## Exercise aim
Only the final stretch of the data is wanted: reproduce the line containing "R1: 1.3k (N7, VS) -> 1.3k (N2, VS)" and each line after it, exactly.

## Records for this exercise
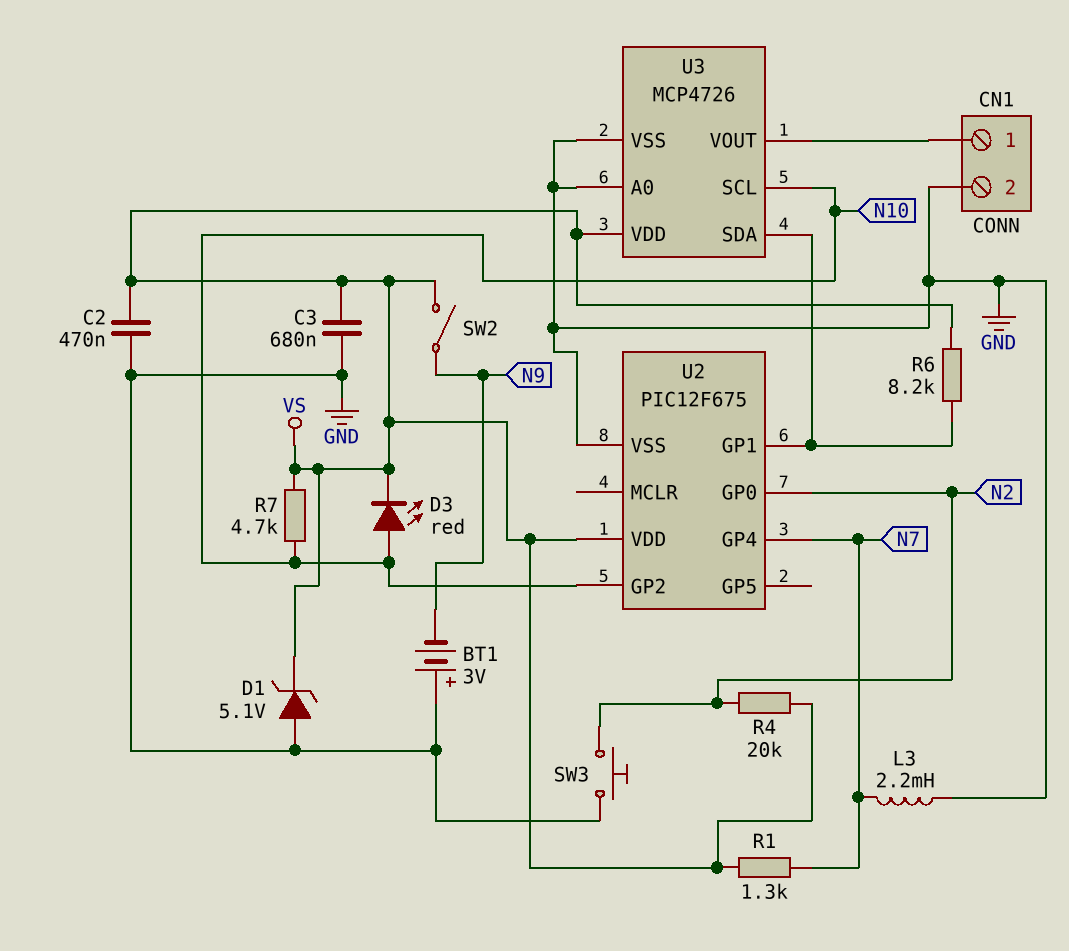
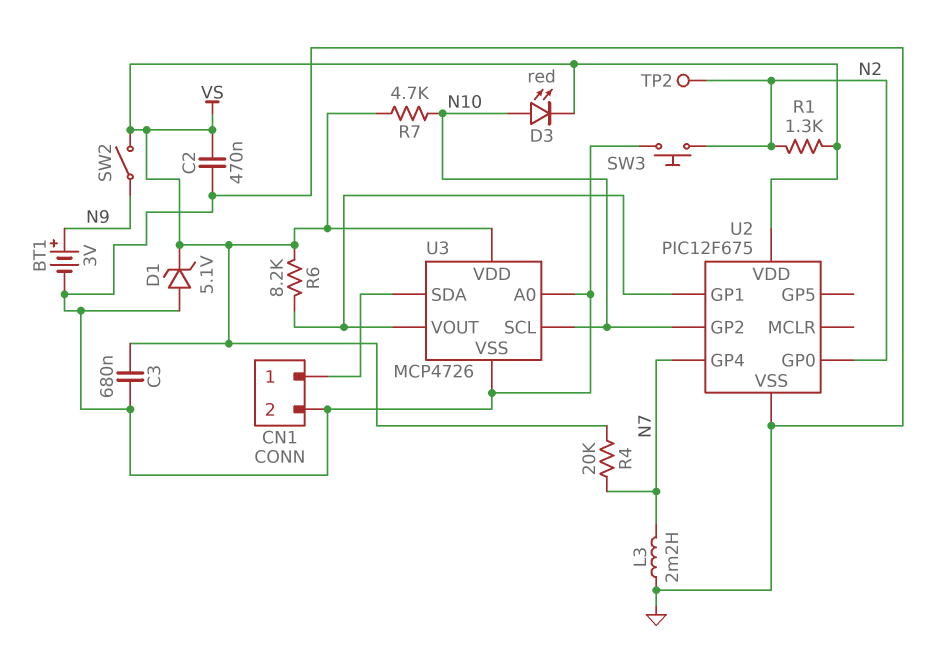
BT1: 3V (plus GND, minus N9) -> 3V (plus N9, minus GND)
R1: 1.3k (N7, VS) -> 1.3k (N2, VS)
R4: 20k (N2, VS) -> 20k (N7, VS)
TP2: none -> test point (N2)
U3 pin SDA: U2/GP1 -> CN1/1
U3 pin VOUT: CN1/1 -> U2/GP1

## Completed exercise
R1: 1.3k (N7, VS) -> 1.3k (N2, VS)
R4: 20k (N2, VS) -> 20k (N7, VS)
TP2: none -> test point (N2)
U3 pin SDA: U2/GP1 -> CN1/1
U3 pin VOUT: CN1/1 -> U2/GP1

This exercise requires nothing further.